Itemized modification records:
━━━

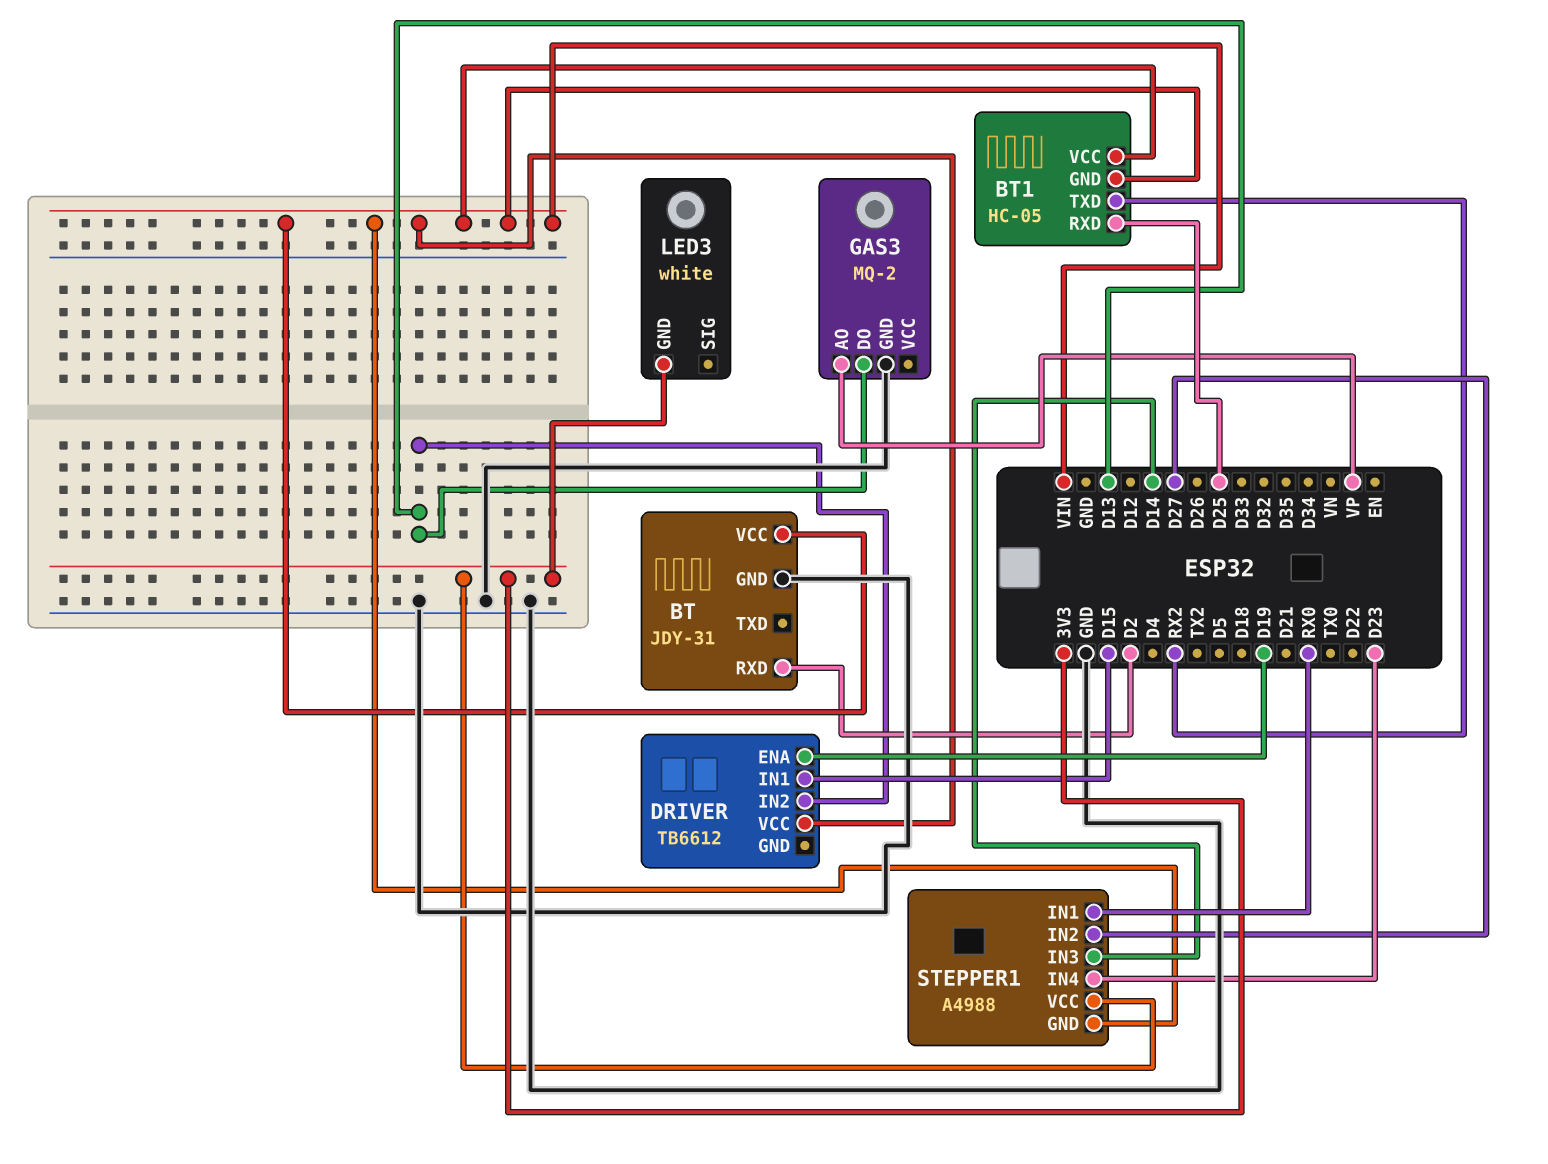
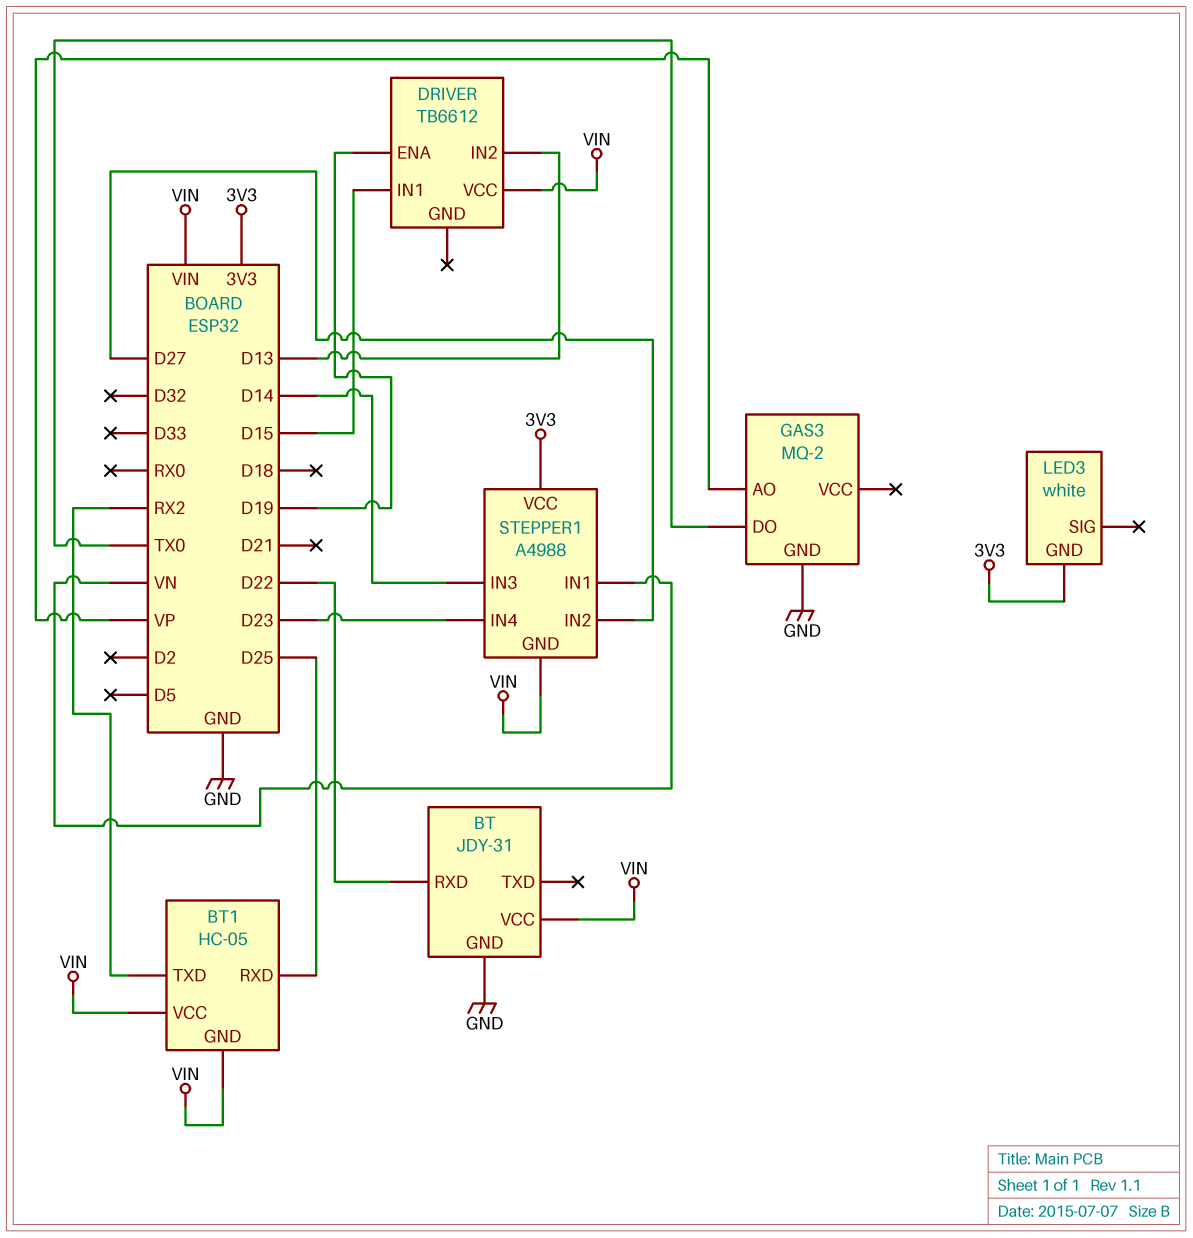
BT pin RXD: D2 -> D22
GAS3 pin DO: D13 -> TX0
STEPPER1 pin IN1: RX0 -> VN

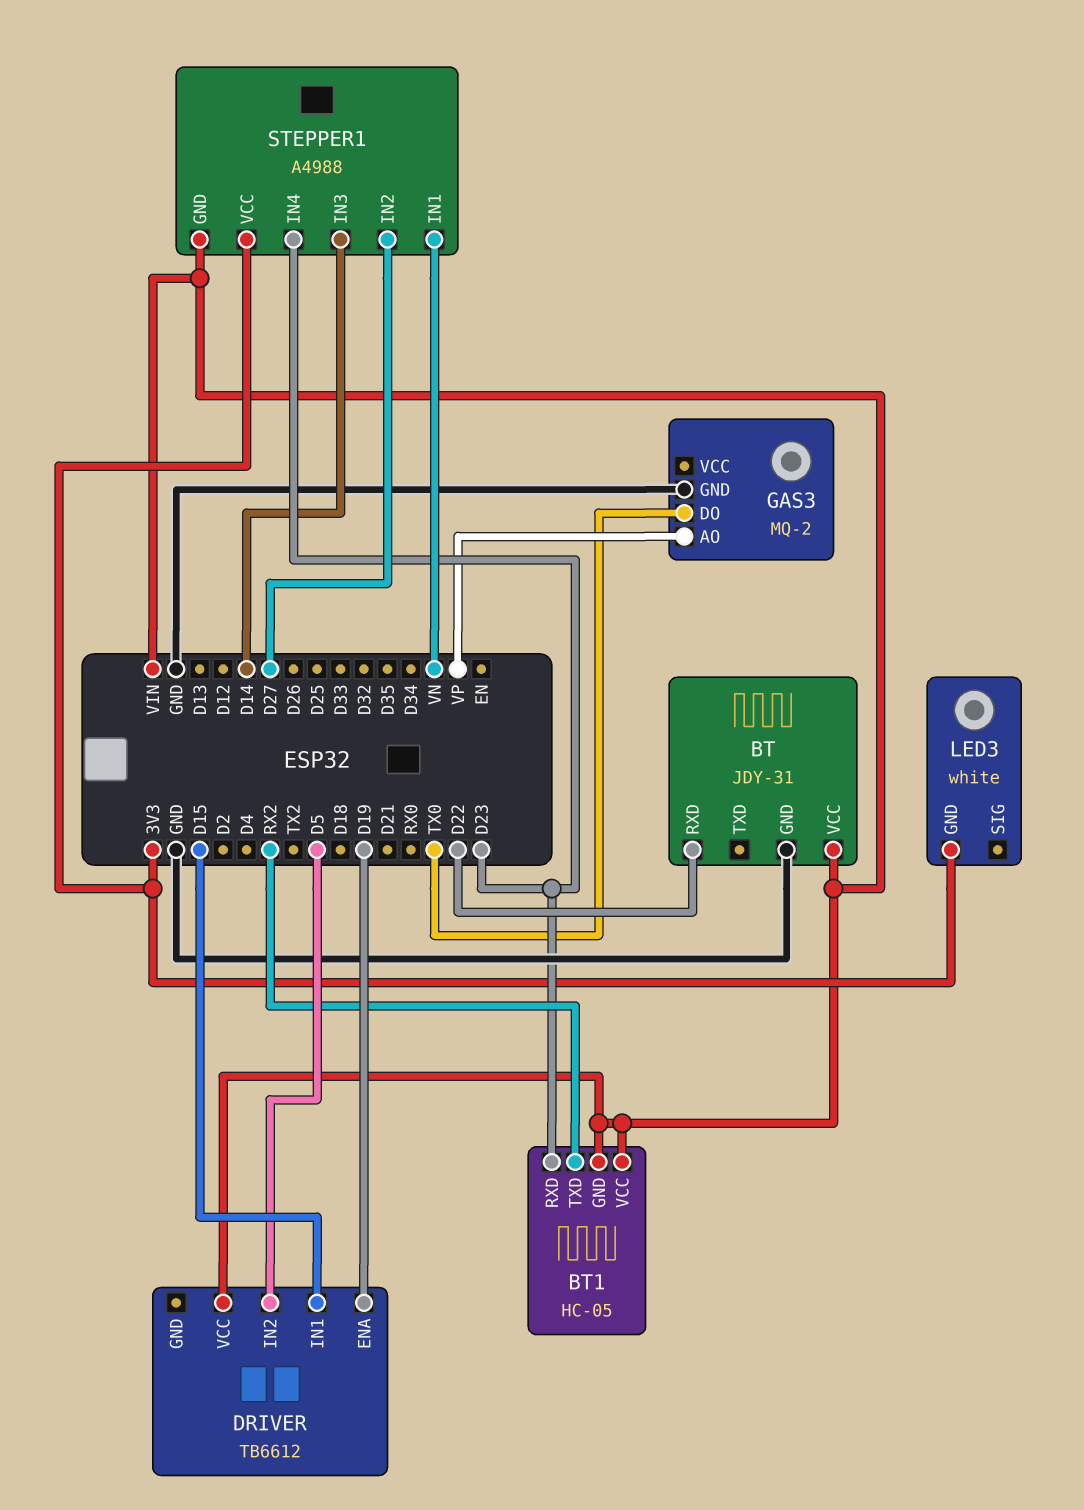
BT1 pin RXD: D25 -> D23
DRIVER pin IN2: D13 -> D5

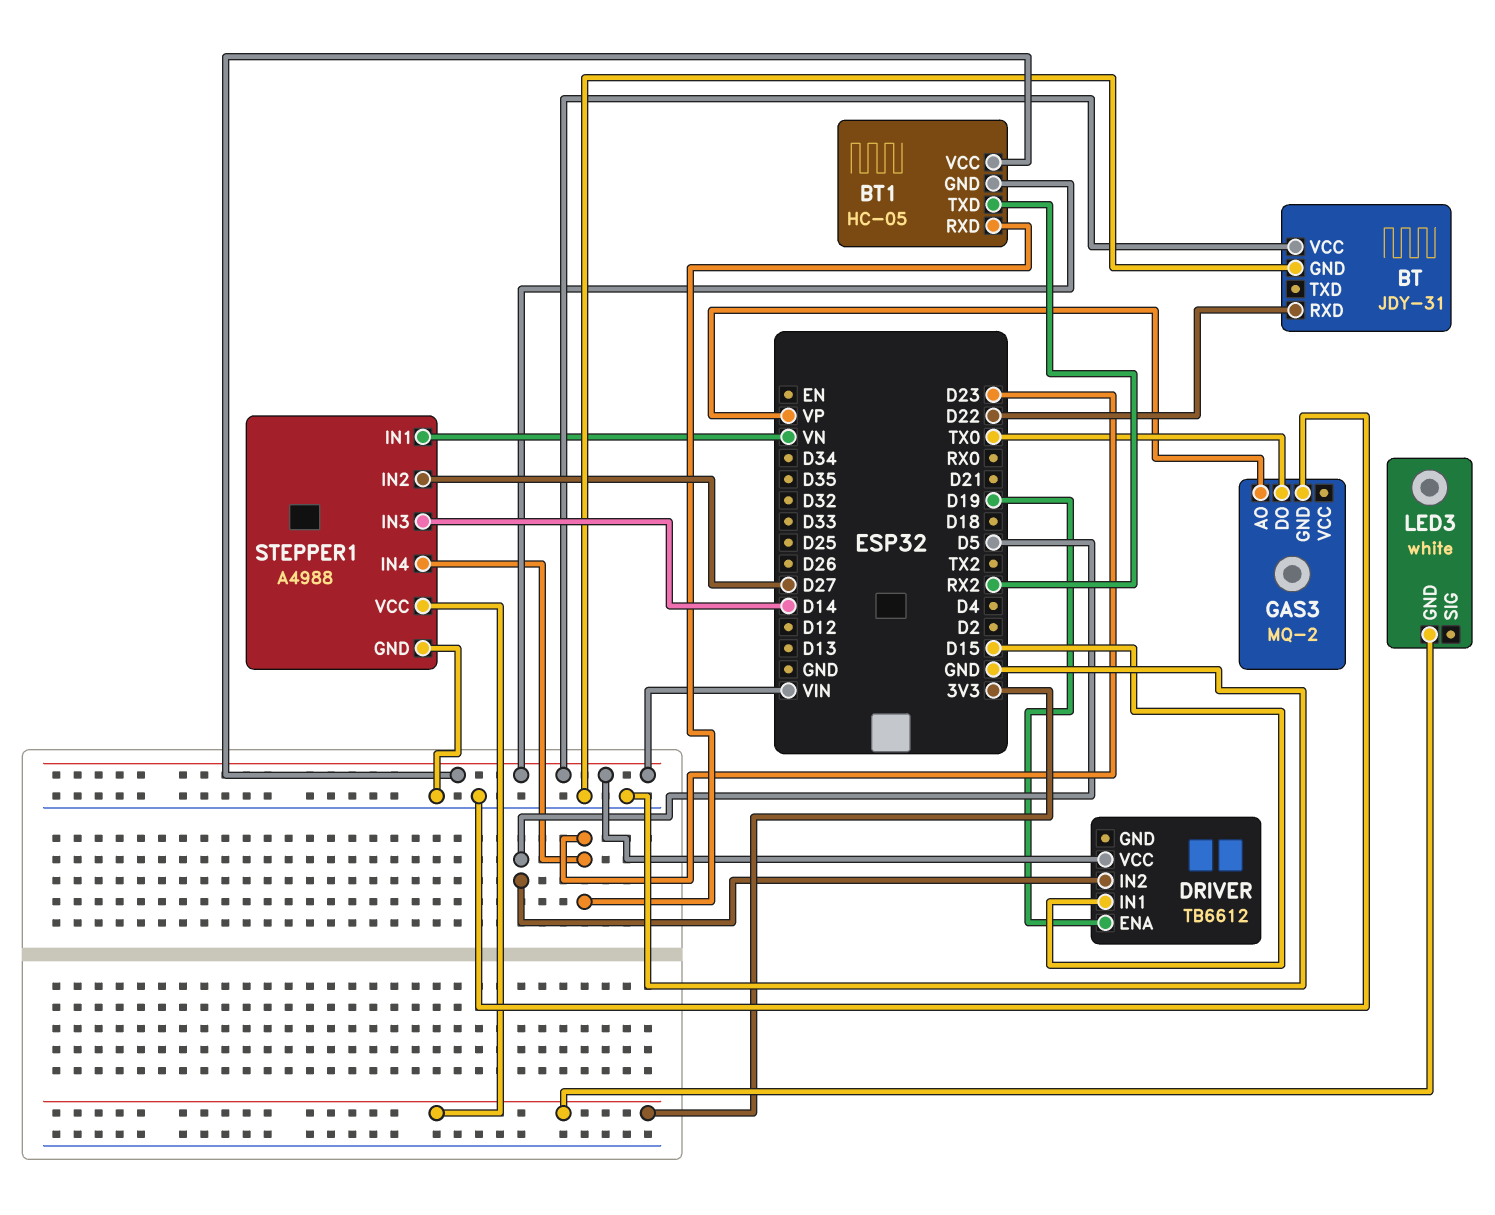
STEPPER1 pin GND: VIN -> GND

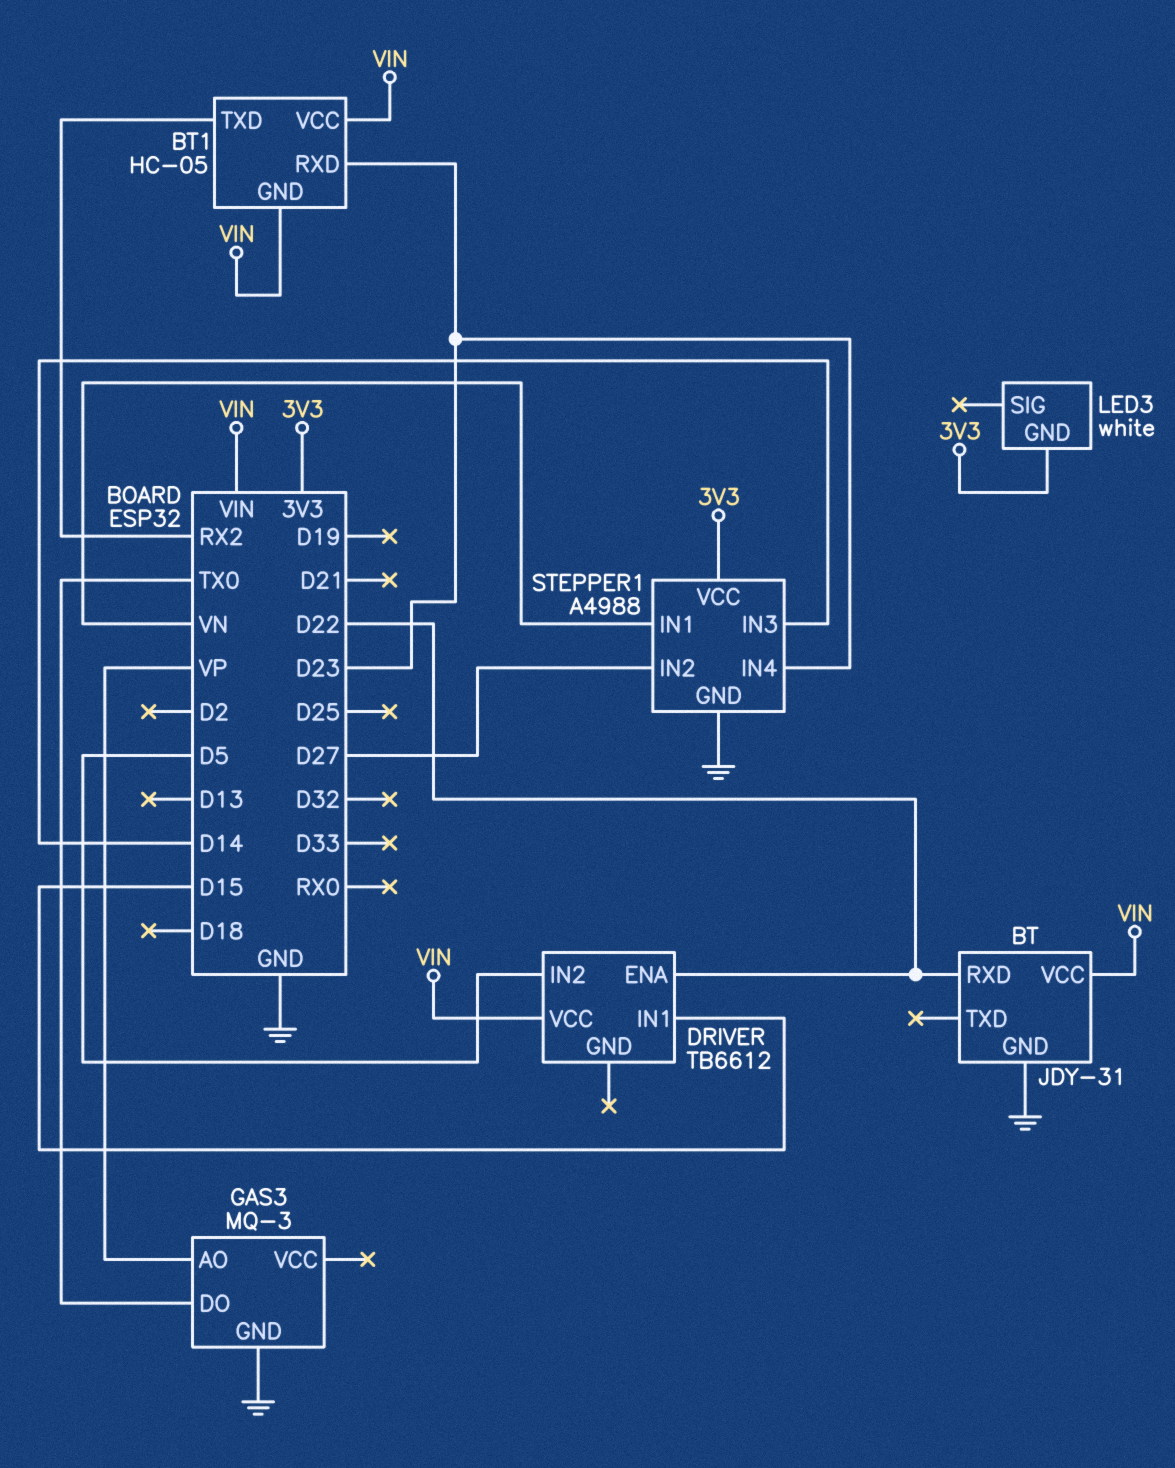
DRIVER pin ENA: D19 -> D22
GAS3: MQ-2 -> MQ-3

━━━

▶ **WORK TO BE COMPLETED**
Please retype every record above exactly, leaving out the pictures.

▶ **RESULT**
BT pin RXD: D2 -> D22
GAS3 pin DO: D13 -> TX0
STEPPER1 pin IN1: RX0 -> VN

BT1 pin RXD: D25 -> D23
DRIVER pin IN2: D13 -> D5

STEPPER1 pin GND: VIN -> GND

DRIVER pin ENA: D19 -> D22
GAS3: MQ-2 -> MQ-3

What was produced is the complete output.